### [What you need to do]
Reproduce the following lines word for word, keeping their punctuation and spacing unchanged.

### [Material for this exercise]
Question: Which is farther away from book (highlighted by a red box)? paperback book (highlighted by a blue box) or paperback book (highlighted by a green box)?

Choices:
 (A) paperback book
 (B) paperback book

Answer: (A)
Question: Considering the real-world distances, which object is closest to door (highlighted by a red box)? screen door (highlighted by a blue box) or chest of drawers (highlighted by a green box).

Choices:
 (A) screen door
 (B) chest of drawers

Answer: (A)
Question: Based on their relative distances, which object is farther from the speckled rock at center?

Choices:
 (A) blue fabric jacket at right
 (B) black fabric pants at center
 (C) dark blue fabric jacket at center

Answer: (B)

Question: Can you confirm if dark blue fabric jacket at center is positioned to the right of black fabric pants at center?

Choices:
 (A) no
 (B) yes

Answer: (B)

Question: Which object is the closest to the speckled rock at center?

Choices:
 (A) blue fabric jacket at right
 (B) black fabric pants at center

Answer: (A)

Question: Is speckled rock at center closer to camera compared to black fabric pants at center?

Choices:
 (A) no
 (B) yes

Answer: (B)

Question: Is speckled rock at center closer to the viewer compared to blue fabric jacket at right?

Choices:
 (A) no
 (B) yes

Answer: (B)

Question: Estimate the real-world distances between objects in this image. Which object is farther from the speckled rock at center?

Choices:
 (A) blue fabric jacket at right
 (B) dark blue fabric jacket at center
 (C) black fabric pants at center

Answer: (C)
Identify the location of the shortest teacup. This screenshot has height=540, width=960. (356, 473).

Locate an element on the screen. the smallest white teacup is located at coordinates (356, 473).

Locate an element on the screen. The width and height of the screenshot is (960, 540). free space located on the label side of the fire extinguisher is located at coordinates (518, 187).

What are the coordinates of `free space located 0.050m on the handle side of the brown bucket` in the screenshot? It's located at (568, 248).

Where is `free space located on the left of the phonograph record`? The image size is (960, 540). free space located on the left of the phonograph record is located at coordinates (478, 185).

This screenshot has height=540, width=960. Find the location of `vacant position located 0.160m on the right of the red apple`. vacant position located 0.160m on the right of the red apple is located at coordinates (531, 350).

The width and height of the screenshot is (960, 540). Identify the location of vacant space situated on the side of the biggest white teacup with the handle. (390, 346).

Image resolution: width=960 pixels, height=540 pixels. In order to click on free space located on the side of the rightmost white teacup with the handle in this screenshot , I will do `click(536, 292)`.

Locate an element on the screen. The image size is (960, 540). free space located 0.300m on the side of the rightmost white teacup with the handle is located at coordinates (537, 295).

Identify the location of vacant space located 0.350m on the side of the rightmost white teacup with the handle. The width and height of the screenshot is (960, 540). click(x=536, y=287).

### [Final result]
Question: Which is farther away from book (highlighted by a red box)? paperback book (highlighted by a blue box) or paperback book (highlighted by a green box)?

Choices:
 (A) paperback book
 (B) paperback book

Answer: (A)
Question: Considering the real-world distances, which object is closest to door (highlighted by a red box)? screen door (highlighted by a blue box) or chest of drawers (highlighted by a green box).

Choices:
 (A) screen door
 (B) chest of drawers

Answer: (A)
Question: Based on their relative distances, which object is farther from the speckled rock at center?

Choices:
 (A) blue fabric jacket at right
 (B) black fabric pants at center
 (C) dark blue fabric jacket at center

Answer: (B)

Question: Can you confirm if dark blue fabric jacket at center is positioned to the right of black fabric pants at center?

Choices:
 (A) no
 (B) yes

Answer: (B)

Question: Which object is the closest to the speckled rock at center?

Choices:
 (A) blue fabric jacket at right
 (B) black fabric pants at center

Answer: (A)

Question: Is speckled rock at center closer to camera compared to black fabric pants at center?

Choices:
 (A) no
 (B) yes

Answer: (B)

Question: Is speckled rock at center closer to the viewer compared to blue fabric jacket at right?

Choices:
 (A) no
 (B) yes

Answer: (B)

Question: Estimate the real-world distances between objects in this image. Which object is farther from the speckled rock at center?

Choices:
 (A) blue fabric jacket at right
 (B) dark blue fabric jacket at center
 (C) black fabric pants at center

Answer: (C)
Identify the location of the shortest teacup. This screenshot has height=540, width=960. (356, 473).

Locate an element on the screen. the smallest white teacup is located at coordinates (356, 473).

Locate an element on the screen. The width and height of the screenshot is (960, 540). free space located on the label side of the fire extinguisher is located at coordinates (518, 187).

What are the coordinates of `free space located 0.050m on the handle side of the brown bucket` in the screenshot? It's located at (568, 248).

Where is `free space located on the left of the phonograph record`? The image size is (960, 540). free space located on the left of the phonograph record is located at coordinates (478, 185).

This screenshot has height=540, width=960. Find the location of `vacant position located 0.160m on the right of the red apple`. vacant position located 0.160m on the right of the red apple is located at coordinates (531, 350).

The width and height of the screenshot is (960, 540). Identify the location of vacant space situated on the side of the biggest white teacup with the handle. (390, 346).

Image resolution: width=960 pixels, height=540 pixels. In order to click on free space located on the side of the rightmost white teacup with the handle in this screenshot , I will do `click(536, 292)`.

Locate an element on the screen. The image size is (960, 540). free space located 0.300m on the side of the rightmost white teacup with the handle is located at coordinates (537, 295).

Identify the location of vacant space located 0.350m on the side of the rightmost white teacup with the handle. The width and height of the screenshot is (960, 540). click(x=536, y=287).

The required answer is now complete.